Start at the first record below and retype through the last, exactly.

**Source records**.
------------
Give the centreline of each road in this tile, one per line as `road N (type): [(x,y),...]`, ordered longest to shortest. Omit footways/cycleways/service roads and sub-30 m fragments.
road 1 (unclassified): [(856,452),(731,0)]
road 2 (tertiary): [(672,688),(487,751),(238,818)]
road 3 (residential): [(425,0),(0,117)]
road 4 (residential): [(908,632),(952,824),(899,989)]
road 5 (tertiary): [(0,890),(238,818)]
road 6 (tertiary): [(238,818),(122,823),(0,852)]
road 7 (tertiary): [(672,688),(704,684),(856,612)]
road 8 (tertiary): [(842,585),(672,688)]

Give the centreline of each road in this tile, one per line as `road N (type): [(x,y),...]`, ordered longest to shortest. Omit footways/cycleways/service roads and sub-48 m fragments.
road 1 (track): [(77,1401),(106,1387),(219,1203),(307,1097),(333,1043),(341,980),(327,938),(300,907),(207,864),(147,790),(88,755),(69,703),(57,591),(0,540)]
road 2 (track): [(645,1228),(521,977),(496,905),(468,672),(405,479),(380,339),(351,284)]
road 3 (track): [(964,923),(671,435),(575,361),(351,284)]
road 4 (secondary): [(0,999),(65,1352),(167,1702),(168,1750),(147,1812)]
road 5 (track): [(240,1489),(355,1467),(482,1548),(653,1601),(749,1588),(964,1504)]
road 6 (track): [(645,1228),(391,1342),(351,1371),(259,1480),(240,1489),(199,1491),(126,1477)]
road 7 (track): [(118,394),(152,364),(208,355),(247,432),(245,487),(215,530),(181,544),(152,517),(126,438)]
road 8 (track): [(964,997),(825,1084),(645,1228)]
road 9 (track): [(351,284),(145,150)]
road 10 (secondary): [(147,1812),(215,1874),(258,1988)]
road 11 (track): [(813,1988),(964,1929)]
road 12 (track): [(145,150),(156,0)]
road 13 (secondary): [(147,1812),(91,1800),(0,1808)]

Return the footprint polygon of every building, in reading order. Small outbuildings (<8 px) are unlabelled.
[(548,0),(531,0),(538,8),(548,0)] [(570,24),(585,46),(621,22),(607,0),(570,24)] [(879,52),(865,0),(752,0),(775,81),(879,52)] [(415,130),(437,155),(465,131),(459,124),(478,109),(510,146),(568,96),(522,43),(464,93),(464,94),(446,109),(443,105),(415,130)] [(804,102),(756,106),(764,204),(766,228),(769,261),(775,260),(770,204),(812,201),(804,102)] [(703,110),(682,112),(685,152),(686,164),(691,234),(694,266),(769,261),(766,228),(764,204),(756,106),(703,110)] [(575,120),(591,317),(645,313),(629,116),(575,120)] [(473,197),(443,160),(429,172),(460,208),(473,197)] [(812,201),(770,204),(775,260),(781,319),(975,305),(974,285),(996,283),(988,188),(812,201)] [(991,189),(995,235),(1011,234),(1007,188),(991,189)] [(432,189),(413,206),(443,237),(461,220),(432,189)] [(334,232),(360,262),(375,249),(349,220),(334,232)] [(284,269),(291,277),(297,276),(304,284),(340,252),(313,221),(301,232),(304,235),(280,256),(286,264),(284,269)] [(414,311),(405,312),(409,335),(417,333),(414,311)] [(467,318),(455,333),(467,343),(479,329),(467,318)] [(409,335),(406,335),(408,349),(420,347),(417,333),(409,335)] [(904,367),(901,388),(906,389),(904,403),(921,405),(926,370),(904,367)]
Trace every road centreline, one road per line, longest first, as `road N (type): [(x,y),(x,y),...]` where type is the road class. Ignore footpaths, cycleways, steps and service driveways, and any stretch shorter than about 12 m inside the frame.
------------
**Response to this exercise**.
Give the centreline of each road in this tile, one per line as `road N (type): [(x,y),...]`, ordered longest to shortest. Omit footways/cycleways/service roads and sub-30 m fragments.
road 1 (unclassified): [(856,452),(731,0)]
road 2 (tertiary): [(672,688),(487,751),(238,818)]
road 3 (residential): [(425,0),(0,117)]
road 4 (residential): [(908,632),(952,824),(899,989)]
road 5 (tertiary): [(0,890),(238,818)]
road 6 (tertiary): [(238,818),(122,823),(0,852)]
road 7 (tertiary): [(672,688),(704,684),(856,612)]
road 8 (tertiary): [(842,585),(672,688)]

Give the centreline of each road in this tile, one per line as `road N (type): [(x,y),...]`, ordered longest to shortest. Omit footways/cycleways/service roads and sub-48 m fragments.
road 1 (track): [(77,1401),(106,1387),(219,1203),(307,1097),(333,1043),(341,980),(327,938),(300,907),(207,864),(147,790),(88,755),(69,703),(57,591),(0,540)]
road 2 (track): [(645,1228),(521,977),(496,905),(468,672),(405,479),(380,339),(351,284)]
road 3 (track): [(964,923),(671,435),(575,361),(351,284)]
road 4 (secondary): [(0,999),(65,1352),(167,1702),(168,1750),(147,1812)]
road 5 (track): [(240,1489),(355,1467),(482,1548),(653,1601),(749,1588),(964,1504)]
road 6 (track): [(645,1228),(391,1342),(351,1371),(259,1480),(240,1489),(199,1491),(126,1477)]
road 7 (track): [(118,394),(152,364),(208,355),(247,432),(245,487),(215,530),(181,544),(152,517),(126,438)]
road 8 (track): [(964,997),(825,1084),(645,1228)]
road 9 (track): [(351,284),(145,150)]
road 10 (secondary): [(147,1812),(215,1874),(258,1988)]
road 11 (track): [(813,1988),(964,1929)]
road 12 (track): [(145,150),(156,0)]
road 13 (secondary): [(147,1812),(91,1800),(0,1808)]

Return the footprint polygon of every building, in reading order. Small outbuildings (<8 px) are unlabelled.
[(548,0),(531,0),(538,8),(548,0)] [(570,24),(585,46),(621,22),(607,0),(570,24)] [(879,52),(865,0),(752,0),(775,81),(879,52)] [(415,130),(437,155),(465,131),(459,124),(478,109),(510,146),(568,96),(522,43),(464,93),(464,94),(446,109),(443,105),(415,130)] [(804,102),(756,106),(764,204),(766,228),(769,261),(775,260),(770,204),(812,201),(804,102)] [(703,110),(682,112),(685,152),(686,164),(691,234),(694,266),(769,261),(766,228),(764,204),(756,106),(703,110)] [(575,120),(591,317),(645,313),(629,116),(575,120)] [(473,197),(443,160),(429,172),(460,208),(473,197)] [(812,201),(770,204),(775,260),(781,319),(975,305),(974,285),(996,283),(988,188),(812,201)] [(991,189),(995,235),(1011,234),(1007,188),(991,189)] [(432,189),(413,206),(443,237),(461,220),(432,189)] [(334,232),(360,262),(375,249),(349,220),(334,232)] [(284,269),(291,277),(297,276),(304,284),(340,252),(313,221),(301,232),(304,235),(280,256),(286,264),(284,269)] [(414,311),(405,312),(409,335),(417,333),(414,311)] [(467,318),(455,333),(467,343),(479,329),(467,318)] [(409,335),(406,335),(408,349),(420,347),(417,333),(409,335)] [(904,367),(901,388),(906,389),(904,403),(921,405),(926,370),(904,367)]
Trace every road centreline, one road per line, longest first, as `road N (type): [(x,y),(x,y),...]` where type is the road class. Ignore footpaths, cycleways, steps and service driveways, and any stretch shorter than about 12 m inside the frame.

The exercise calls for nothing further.